== Data block

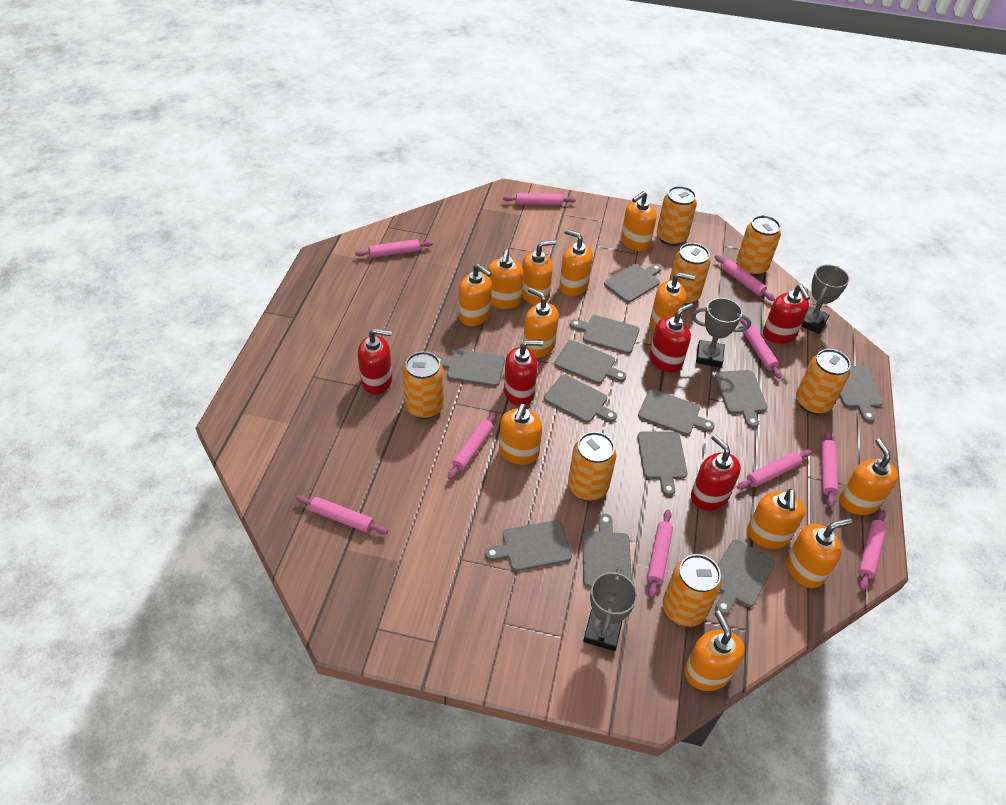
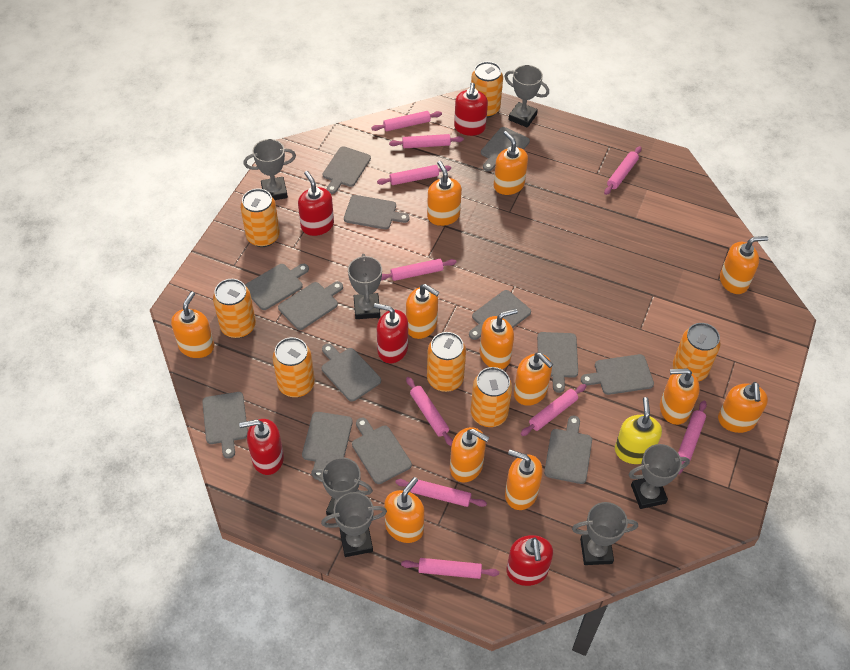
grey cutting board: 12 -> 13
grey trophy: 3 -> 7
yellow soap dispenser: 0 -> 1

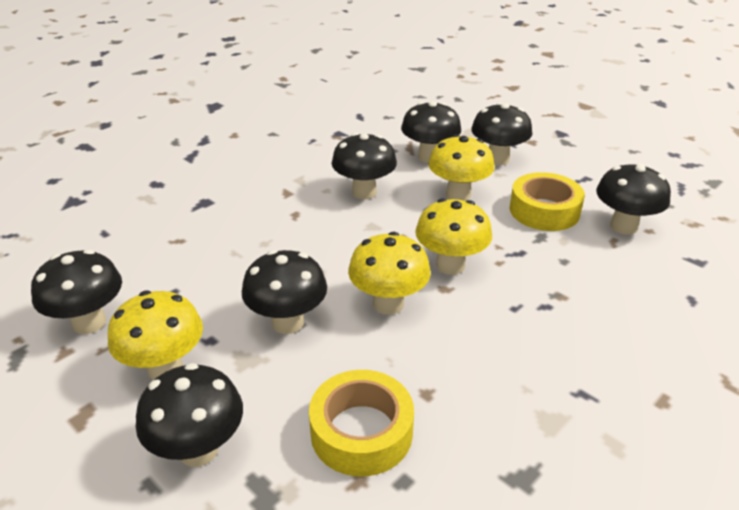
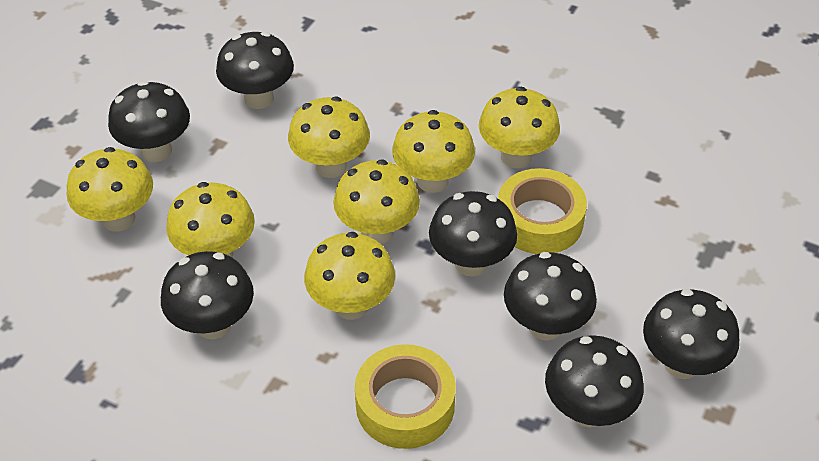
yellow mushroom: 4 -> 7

====

The problem. Since only a number is wanted, please say how many lines in the data include the word "yellow".

Answer to this problem. 2